- _Exercise materials_
━━━━━━━━

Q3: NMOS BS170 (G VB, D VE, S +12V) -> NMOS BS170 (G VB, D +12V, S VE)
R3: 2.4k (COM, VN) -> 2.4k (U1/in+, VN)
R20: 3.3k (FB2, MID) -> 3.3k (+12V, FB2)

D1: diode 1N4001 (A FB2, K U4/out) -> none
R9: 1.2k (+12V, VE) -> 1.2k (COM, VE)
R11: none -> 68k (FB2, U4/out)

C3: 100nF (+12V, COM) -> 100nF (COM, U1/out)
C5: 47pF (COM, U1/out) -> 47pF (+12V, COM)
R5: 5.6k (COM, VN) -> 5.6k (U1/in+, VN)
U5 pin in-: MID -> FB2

━━━━━━━━

- _Prompt_
The records above should be restated exactly, line for line.

- _Written response_
Q3: NMOS BS170 (G VB, D VE, S +12V) -> NMOS BS170 (G VB, D +12V, S VE)
R3: 2.4k (COM, VN) -> 2.4k (U1/in+, VN)
R20: 3.3k (FB2, MID) -> 3.3k (+12V, FB2)

D1: diode 1N4001 (A FB2, K U4/out) -> none
R9: 1.2k (+12V, VE) -> 1.2k (COM, VE)
R11: none -> 68k (FB2, U4/out)

C3: 100nF (+12V, COM) -> 100nF (COM, U1/out)
C5: 47pF (COM, U1/out) -> 47pF (+12V, COM)
R5: 5.6k (COM, VN) -> 5.6k (U1/in+, VN)
U5 pin in-: MID -> FB2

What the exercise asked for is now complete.